Given task
Which lines in the data contain the string "kern"? Extract each of them.

Dataset items:
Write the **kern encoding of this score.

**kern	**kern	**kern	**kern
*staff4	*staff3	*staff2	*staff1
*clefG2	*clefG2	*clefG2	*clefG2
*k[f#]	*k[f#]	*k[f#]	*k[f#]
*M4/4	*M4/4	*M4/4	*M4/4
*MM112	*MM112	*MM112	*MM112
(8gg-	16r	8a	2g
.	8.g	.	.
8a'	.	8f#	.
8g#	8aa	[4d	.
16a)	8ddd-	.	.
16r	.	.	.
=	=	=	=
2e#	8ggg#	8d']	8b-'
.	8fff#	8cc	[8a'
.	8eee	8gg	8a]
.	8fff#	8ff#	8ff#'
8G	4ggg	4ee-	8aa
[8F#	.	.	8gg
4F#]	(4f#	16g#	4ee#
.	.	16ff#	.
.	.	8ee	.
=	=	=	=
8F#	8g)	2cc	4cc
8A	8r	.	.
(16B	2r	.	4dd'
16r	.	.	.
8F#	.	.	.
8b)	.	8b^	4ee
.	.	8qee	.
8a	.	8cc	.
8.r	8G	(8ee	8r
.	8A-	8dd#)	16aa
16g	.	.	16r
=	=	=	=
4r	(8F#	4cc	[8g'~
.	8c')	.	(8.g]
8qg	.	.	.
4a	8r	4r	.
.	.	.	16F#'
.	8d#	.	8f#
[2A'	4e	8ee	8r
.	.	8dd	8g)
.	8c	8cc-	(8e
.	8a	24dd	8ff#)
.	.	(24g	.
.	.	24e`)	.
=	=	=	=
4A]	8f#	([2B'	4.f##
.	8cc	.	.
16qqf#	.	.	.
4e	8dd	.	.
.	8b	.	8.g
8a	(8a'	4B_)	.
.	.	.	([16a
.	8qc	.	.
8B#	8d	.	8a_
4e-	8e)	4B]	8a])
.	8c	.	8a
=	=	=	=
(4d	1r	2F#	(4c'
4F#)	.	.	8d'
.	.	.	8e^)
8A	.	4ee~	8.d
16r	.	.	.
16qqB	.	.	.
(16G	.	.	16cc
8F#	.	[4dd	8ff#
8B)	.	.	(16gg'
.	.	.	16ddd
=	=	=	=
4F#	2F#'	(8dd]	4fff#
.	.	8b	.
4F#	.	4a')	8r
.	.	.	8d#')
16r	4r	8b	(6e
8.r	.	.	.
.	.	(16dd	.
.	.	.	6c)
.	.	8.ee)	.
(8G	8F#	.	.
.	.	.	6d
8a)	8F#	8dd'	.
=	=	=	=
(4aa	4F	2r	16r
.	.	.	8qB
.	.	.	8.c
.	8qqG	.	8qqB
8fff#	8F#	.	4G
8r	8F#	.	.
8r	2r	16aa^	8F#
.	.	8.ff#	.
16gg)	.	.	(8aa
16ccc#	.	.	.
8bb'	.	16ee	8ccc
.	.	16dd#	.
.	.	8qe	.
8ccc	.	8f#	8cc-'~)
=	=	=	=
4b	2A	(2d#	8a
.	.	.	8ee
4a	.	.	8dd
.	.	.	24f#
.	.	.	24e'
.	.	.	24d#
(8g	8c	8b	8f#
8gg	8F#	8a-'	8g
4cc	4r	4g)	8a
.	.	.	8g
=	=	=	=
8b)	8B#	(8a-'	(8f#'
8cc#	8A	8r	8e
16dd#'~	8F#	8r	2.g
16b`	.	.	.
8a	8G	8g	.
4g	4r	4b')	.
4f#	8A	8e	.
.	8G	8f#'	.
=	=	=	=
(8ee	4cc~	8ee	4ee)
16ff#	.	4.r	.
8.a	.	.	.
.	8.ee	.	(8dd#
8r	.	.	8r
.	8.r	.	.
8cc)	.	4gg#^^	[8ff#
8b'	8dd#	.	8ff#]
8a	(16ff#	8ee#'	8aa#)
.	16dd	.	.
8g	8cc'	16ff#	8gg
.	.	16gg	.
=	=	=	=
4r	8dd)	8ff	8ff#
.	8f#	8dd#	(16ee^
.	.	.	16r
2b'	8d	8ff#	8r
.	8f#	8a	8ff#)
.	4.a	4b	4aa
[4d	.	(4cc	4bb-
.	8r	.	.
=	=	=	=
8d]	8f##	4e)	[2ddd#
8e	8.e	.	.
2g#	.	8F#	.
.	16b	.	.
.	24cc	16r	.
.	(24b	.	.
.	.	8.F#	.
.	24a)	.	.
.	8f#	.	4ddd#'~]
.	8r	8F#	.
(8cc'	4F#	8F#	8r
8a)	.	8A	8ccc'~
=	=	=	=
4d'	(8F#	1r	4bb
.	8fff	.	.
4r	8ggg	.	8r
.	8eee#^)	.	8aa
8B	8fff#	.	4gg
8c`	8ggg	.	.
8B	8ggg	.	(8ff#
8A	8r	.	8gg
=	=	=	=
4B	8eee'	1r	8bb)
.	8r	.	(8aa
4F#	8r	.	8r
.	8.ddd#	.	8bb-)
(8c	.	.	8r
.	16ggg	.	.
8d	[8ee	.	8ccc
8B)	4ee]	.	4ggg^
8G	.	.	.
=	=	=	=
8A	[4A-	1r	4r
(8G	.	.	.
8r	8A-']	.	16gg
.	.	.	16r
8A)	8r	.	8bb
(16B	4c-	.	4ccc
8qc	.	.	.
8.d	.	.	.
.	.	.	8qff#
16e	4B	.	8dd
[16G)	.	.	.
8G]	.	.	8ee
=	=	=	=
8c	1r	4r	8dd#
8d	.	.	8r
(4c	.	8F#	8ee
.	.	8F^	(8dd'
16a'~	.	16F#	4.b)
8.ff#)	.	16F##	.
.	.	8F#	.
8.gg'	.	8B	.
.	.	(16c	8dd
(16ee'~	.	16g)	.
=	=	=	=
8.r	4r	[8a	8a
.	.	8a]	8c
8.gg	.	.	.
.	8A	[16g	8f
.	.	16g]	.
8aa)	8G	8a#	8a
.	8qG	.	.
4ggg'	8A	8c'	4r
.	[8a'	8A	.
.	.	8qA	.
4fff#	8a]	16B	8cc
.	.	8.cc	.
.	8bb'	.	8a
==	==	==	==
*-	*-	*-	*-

Written solution
Write the **kern encoding of this score.
**kern	**kern	**kern	**kern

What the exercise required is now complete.